─── Task data

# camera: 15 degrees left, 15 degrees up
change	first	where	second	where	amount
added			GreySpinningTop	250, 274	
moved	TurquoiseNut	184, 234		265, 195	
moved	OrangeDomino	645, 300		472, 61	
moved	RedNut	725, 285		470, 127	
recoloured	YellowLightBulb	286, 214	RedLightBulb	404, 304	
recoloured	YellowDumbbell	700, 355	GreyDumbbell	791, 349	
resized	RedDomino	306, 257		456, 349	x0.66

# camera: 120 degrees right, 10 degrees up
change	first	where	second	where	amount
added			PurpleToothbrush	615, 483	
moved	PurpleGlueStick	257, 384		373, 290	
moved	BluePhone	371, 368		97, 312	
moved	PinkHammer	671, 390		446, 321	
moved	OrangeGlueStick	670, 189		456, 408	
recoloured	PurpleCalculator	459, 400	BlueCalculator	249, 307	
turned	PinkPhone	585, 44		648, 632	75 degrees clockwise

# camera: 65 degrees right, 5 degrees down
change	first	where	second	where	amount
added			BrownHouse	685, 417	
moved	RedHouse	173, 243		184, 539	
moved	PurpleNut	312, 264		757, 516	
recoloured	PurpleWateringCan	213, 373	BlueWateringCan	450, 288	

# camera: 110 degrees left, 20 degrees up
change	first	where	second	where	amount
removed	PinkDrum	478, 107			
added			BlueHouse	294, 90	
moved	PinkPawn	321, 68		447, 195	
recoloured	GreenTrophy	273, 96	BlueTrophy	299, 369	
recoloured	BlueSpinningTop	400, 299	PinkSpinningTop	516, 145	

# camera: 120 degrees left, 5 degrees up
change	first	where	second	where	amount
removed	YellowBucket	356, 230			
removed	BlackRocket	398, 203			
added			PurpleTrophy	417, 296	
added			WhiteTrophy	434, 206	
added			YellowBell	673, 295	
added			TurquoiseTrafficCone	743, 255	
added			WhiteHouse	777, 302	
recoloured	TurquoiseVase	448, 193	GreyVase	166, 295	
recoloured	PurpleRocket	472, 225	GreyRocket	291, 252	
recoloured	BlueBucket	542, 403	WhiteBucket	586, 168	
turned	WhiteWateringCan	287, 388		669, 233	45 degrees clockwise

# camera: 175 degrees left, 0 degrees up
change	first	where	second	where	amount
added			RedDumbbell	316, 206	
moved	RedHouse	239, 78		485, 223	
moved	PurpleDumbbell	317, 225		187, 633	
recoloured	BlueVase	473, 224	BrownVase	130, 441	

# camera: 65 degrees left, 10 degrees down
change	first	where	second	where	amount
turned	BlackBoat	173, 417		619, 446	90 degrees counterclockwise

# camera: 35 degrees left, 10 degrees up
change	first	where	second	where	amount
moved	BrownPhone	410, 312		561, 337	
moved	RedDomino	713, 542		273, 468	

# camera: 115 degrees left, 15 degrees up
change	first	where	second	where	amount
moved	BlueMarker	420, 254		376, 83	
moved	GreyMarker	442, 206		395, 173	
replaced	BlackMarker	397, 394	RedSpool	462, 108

──────

__Task requirements__
Please return the material above exactly as written.

__Answer to the exercise__
# camera: 15 degrees left, 15 degrees up
change	first	where	second	where	amount
added			GreySpinningTop	250, 274	
moved	TurquoiseNut	184, 234		265, 195	
moved	OrangeDomino	645, 300		472, 61	
moved	RedNut	725, 285		470, 127	
recoloured	YellowLightBulb	286, 214	RedLightBulb	404, 304	
recoloured	YellowDumbbell	700, 355	GreyDumbbell	791, 349	
resized	RedDomino	306, 257		456, 349	x0.66

# camera: 120 degrees right, 10 degrees up
change	first	where	second	where	amount
added			PurpleToothbrush	615, 483	
moved	PurpleGlueStick	257, 384		373, 290	
moved	BluePhone	371, 368		97, 312	
moved	PinkHammer	671, 390		446, 321	
moved	OrangeGlueStick	670, 189		456, 408	
recoloured	PurpleCalculator	459, 400	BlueCalculator	249, 307	
turned	PinkPhone	585, 44		648, 632	75 degrees clockwise

# camera: 65 degrees right, 5 degrees down
change	first	where	second	where	amount
added			BrownHouse	685, 417	
moved	RedHouse	173, 243		184, 539	
moved	PurpleNut	312, 264		757, 516	
recoloured	PurpleWateringCan	213, 373	BlueWateringCan	450, 288	

# camera: 110 degrees left, 20 degrees up
change	first	where	second	where	amount
removed	PinkDrum	478, 107			
added			BlueHouse	294, 90	
moved	PinkPawn	321, 68		447, 195	
recoloured	GreenTrophy	273, 96	BlueTrophy	299, 369	
recoloured	BlueSpinningTop	400, 299	PinkSpinningTop	516, 145	

# camera: 120 degrees left, 5 degrees up
change	first	where	second	where	amount
removed	YellowBucket	356, 230			
removed	BlackRocket	398, 203			
added			PurpleTrophy	417, 296	
added			WhiteTrophy	434, 206	
added			YellowBell	673, 295	
added			TurquoiseTrafficCone	743, 255	
added			WhiteHouse	777, 302	
recoloured	TurquoiseVase	448, 193	GreyVase	166, 295	
recoloured	PurpleRocket	472, 225	GreyRocket	291, 252	
recoloured	BlueBucket	542, 403	WhiteBucket	586, 168	
turned	WhiteWateringCan	287, 388		669, 233	45 degrees clockwise

# camera: 175 degrees left, 0 degrees up
change	first	where	second	where	amount
added			RedDumbbell	316, 206	
moved	RedHouse	239, 78		485, 223	
moved	PurpleDumbbell	317, 225		187, 633	
recoloured	BlueVase	473, 224	BrownVase	130, 441	

# camera: 65 degrees left, 10 degrees down
change	first	where	second	where	amount
turned	BlackBoat	173, 417		619, 446	90 degrees counterclockwise

# camera: 35 degrees left, 10 degrees up
change	first	where	second	where	amount
moved	BrownPhone	410, 312		561, 337	
moved	RedDomino	713, 542		273, 468	

# camera: 115 degrees left, 15 degrees up
change	first	where	second	where	amount
moved	BlueMarker	420, 254		376, 83	
moved	GreyMarker	442, 206		395, 173	
replaced	BlackMarker	397, 394	RedSpool	462, 108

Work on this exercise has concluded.